Exercise description:
Reproduce the records without their pictures, keeping every word as it is.

┌─ Information supplied

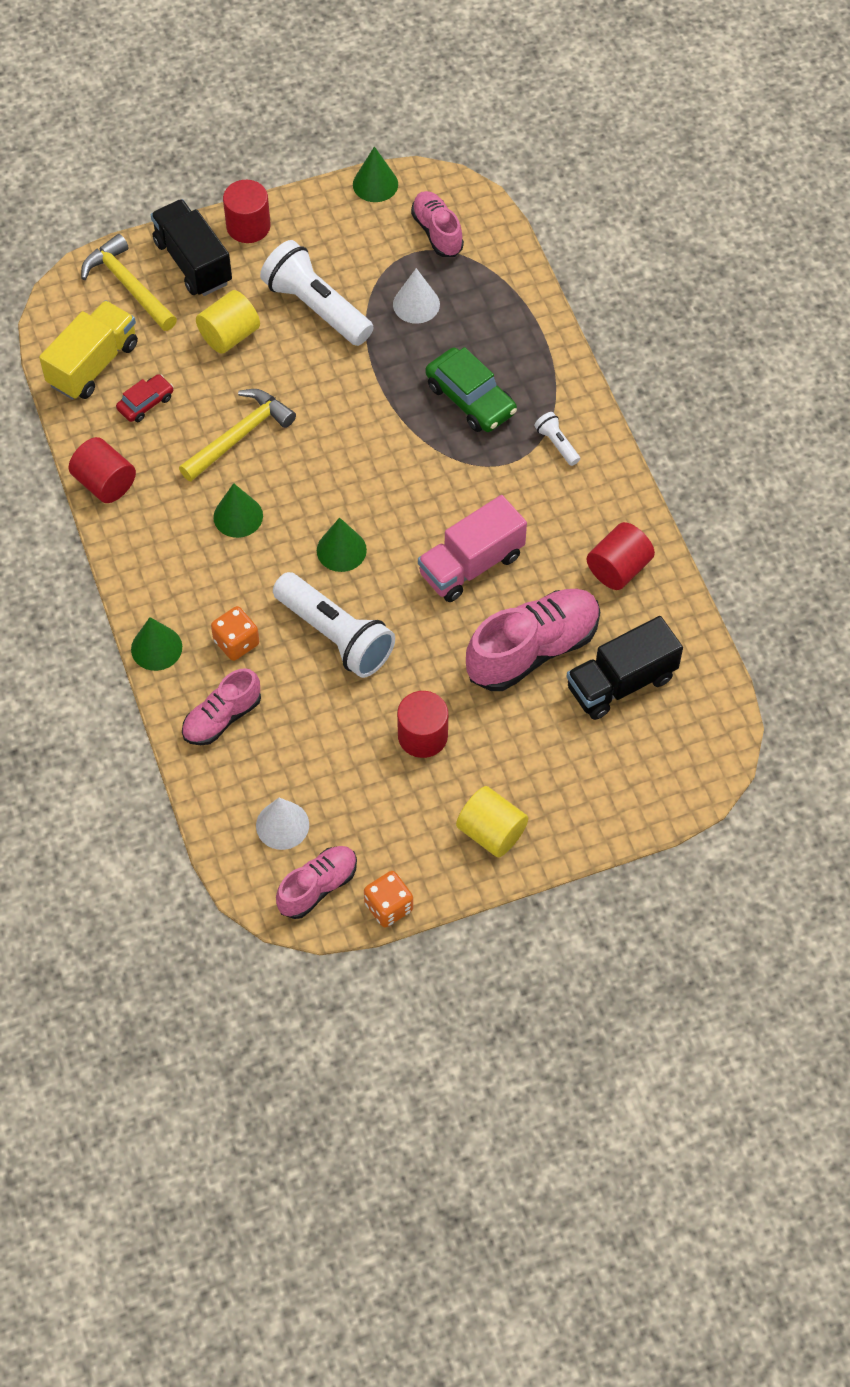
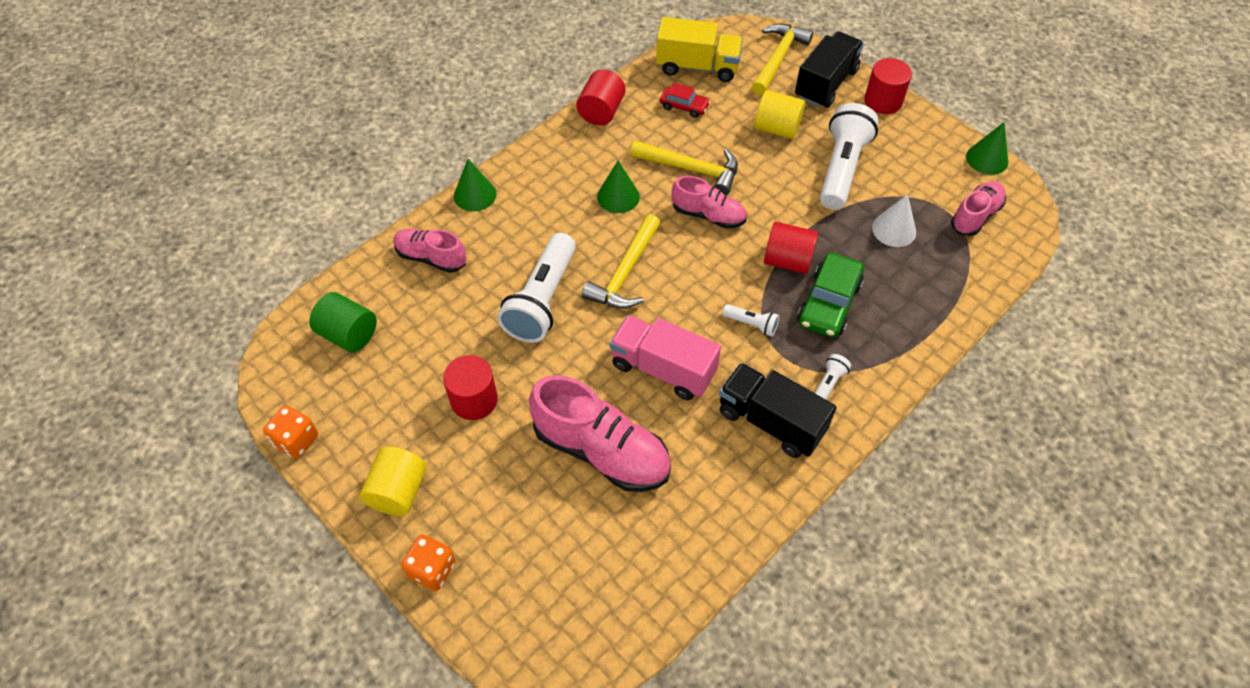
camera: 65 degrees right, 5 degrees down
(236, 642) = (503, 240): orange dice -> orange dice (432, 569)
(282, 825) = (348, 334): white cone -> green cylinder
(317, 887) = (298, 381): pink shoe -> pink shoe (708, 215)
(341, 550) = (625, 273): green cone -> yellow hammer
(460, 471) = (751, 324): none -> white flashlight
(618, 568) = (726, 488): red cylinder -> red cylinder (787, 261)
(621, 682) = (603, 540): black truck -> black truck (771, 421)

└─

Completed task:
camera: 65 degrees right, 5 degrees down
(236, 642) = (503, 240): orange dice -> orange dice (432, 569)
(282, 825) = (348, 334): white cone -> green cylinder
(317, 887) = (298, 381): pink shoe -> pink shoe (708, 215)
(341, 550) = (625, 273): green cone -> yellow hammer
(460, 471) = (751, 324): none -> white flashlight
(618, 568) = (726, 488): red cylinder -> red cylinder (787, 261)
(621, 682) = (603, 540): black truck -> black truck (771, 421)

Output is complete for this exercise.